About this exercise: Here is the task for the records below: repeat exactly the lines from the one with "camera: 15 degrees left, 10 degrees up" to the one with "black toothbrush [749,230,896,298]", both included, and nothing else.

Object state comparisons
'''

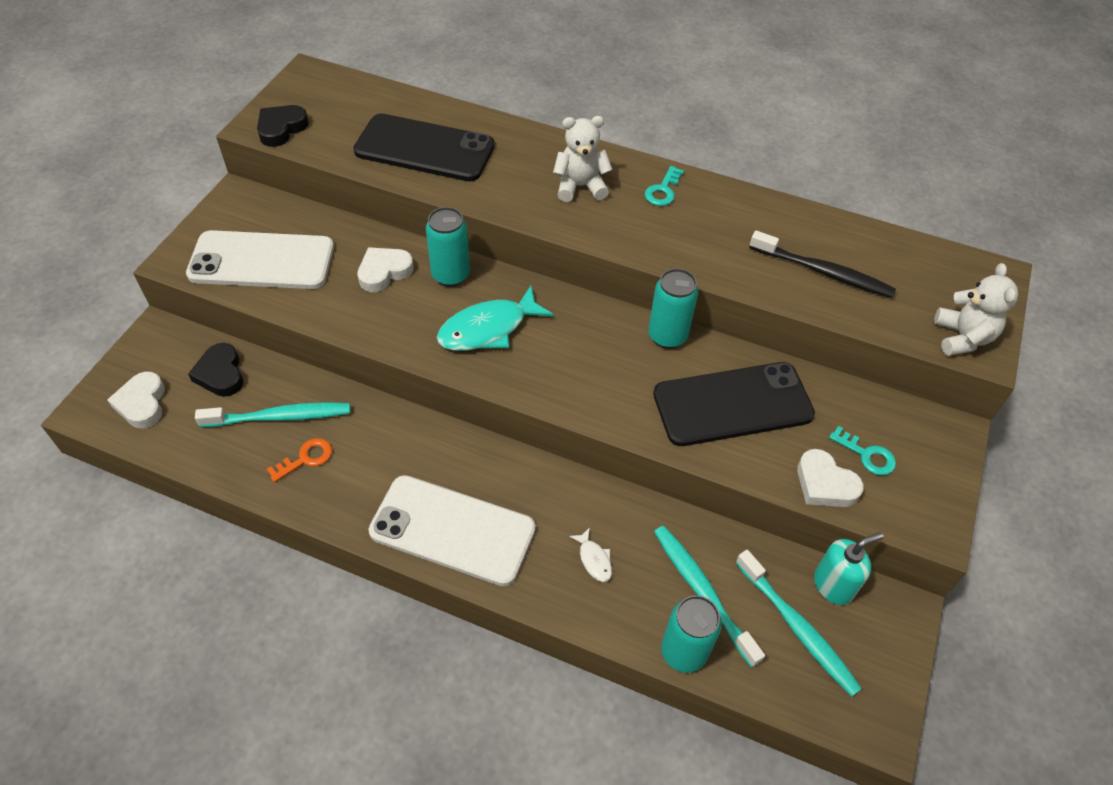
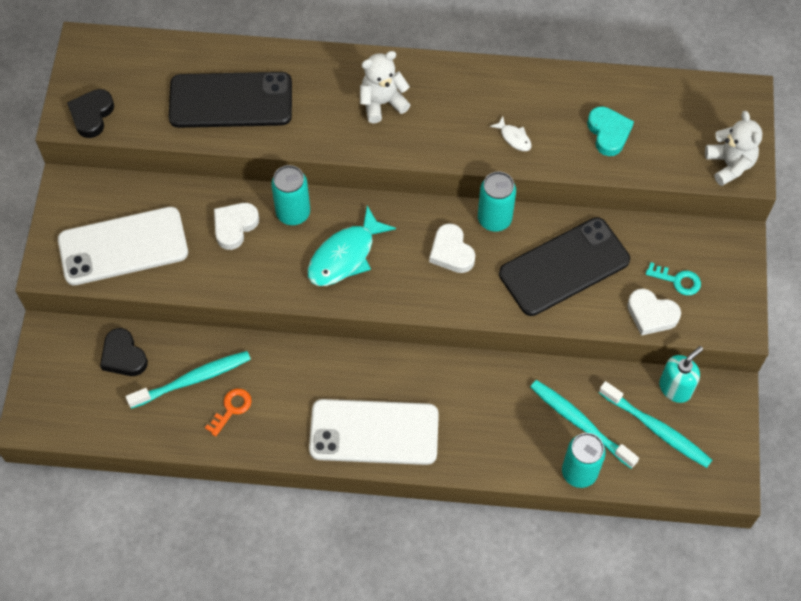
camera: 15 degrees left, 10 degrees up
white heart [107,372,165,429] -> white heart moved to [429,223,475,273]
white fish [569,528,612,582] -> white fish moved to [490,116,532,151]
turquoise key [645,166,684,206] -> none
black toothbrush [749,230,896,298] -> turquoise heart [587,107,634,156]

'''
'''

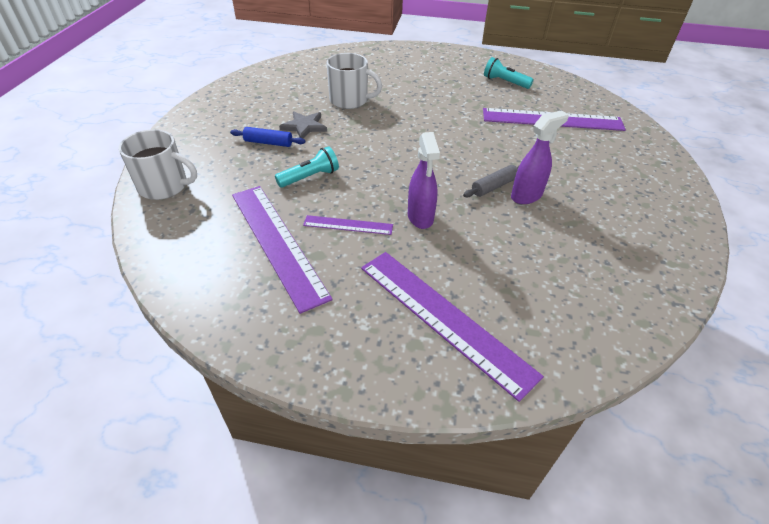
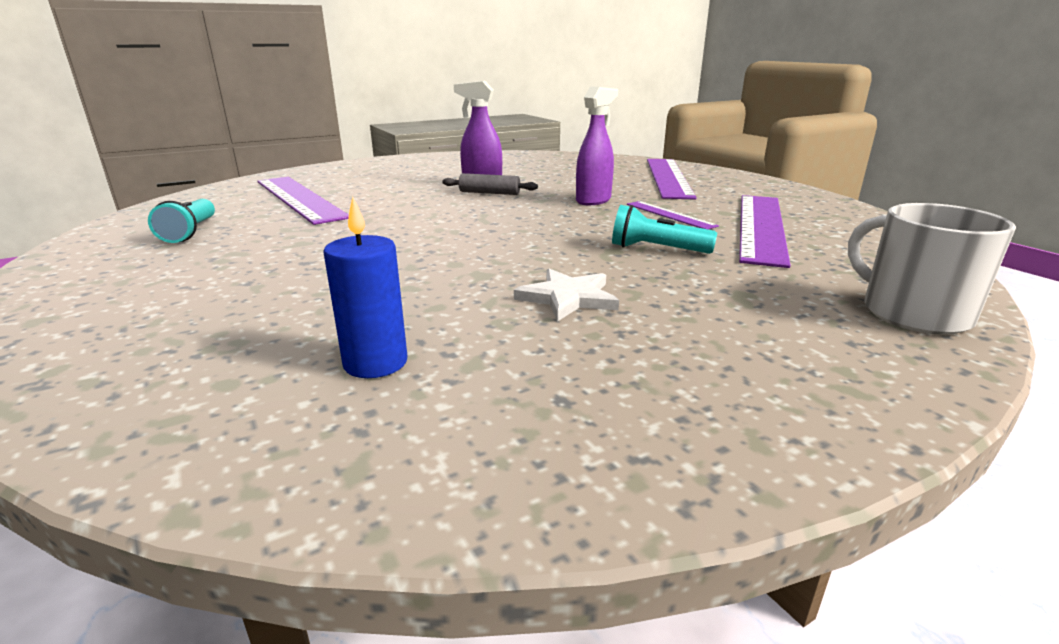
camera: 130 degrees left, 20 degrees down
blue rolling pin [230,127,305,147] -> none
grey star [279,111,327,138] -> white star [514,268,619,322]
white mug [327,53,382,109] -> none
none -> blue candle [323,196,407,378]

'''

Expected answer:
camera: 15 degrees left, 10 degrees up
white heart [107,372,165,429] -> white heart moved to [429,223,475,273]
white fish [569,528,612,582] -> white fish moved to [490,116,532,151]
turquoise key [645,166,684,206] -> none
black toothbrush [749,230,896,298] -> turquoise heart [587,107,634,156]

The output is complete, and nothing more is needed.